==== Working data

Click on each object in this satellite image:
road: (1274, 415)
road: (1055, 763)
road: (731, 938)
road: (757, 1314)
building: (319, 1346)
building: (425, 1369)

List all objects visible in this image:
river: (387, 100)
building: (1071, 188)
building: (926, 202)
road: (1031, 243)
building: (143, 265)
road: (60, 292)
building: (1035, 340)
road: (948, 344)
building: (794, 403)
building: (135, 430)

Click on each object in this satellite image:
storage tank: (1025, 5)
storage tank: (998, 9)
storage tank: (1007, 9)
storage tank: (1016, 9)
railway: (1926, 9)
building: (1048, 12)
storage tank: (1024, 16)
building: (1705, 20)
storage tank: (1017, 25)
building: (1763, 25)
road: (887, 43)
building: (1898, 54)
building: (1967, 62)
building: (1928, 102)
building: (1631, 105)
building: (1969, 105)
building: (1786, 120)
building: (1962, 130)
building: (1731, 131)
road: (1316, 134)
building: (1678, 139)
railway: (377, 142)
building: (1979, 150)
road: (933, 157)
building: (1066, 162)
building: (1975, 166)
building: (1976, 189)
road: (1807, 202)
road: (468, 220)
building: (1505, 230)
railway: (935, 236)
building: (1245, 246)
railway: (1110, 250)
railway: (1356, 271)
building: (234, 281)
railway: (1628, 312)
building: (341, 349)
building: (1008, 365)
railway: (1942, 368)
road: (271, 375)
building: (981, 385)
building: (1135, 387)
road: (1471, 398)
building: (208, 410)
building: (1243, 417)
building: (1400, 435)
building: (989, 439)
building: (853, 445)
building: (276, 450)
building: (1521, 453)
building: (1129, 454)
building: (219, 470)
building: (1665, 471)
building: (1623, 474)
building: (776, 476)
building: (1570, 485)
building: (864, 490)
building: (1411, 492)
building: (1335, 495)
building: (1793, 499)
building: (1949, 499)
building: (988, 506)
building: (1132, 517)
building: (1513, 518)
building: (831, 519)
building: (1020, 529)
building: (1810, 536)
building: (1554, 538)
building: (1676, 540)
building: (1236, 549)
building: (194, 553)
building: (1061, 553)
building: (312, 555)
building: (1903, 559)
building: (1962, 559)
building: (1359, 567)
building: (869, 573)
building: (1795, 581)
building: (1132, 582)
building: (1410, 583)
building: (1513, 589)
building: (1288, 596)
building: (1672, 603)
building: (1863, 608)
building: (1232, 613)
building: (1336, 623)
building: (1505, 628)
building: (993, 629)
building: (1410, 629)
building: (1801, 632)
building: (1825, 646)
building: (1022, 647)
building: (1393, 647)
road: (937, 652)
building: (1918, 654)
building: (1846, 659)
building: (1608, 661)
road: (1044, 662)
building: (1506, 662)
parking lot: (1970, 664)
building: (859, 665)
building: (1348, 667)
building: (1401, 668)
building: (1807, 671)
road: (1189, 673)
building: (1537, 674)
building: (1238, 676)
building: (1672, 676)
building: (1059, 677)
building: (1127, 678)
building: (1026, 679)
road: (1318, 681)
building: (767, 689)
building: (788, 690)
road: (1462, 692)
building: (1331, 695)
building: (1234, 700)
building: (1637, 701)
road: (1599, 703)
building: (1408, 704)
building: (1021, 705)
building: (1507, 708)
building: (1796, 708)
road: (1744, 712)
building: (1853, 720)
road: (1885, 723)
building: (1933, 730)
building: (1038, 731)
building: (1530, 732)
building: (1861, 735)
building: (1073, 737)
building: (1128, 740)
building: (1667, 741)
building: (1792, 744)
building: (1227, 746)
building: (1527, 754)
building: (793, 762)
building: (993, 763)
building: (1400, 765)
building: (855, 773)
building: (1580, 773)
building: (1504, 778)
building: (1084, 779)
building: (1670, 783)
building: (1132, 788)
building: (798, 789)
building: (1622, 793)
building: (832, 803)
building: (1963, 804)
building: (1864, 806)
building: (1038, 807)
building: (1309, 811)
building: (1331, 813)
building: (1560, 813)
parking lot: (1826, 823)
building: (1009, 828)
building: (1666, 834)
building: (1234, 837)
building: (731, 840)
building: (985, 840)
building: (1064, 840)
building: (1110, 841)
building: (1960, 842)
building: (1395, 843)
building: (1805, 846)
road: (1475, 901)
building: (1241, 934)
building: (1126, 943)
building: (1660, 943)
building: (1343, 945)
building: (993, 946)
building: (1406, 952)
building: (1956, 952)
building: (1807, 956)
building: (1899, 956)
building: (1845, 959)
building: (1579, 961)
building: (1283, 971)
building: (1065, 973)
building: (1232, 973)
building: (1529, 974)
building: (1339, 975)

========

Show the lines above that include "tank".

storage tank: (1025, 5)
storage tank: (998, 9)
storage tank: (1007, 9)
storage tank: (1016, 9)
storage tank: (1024, 16)
storage tank: (1017, 25)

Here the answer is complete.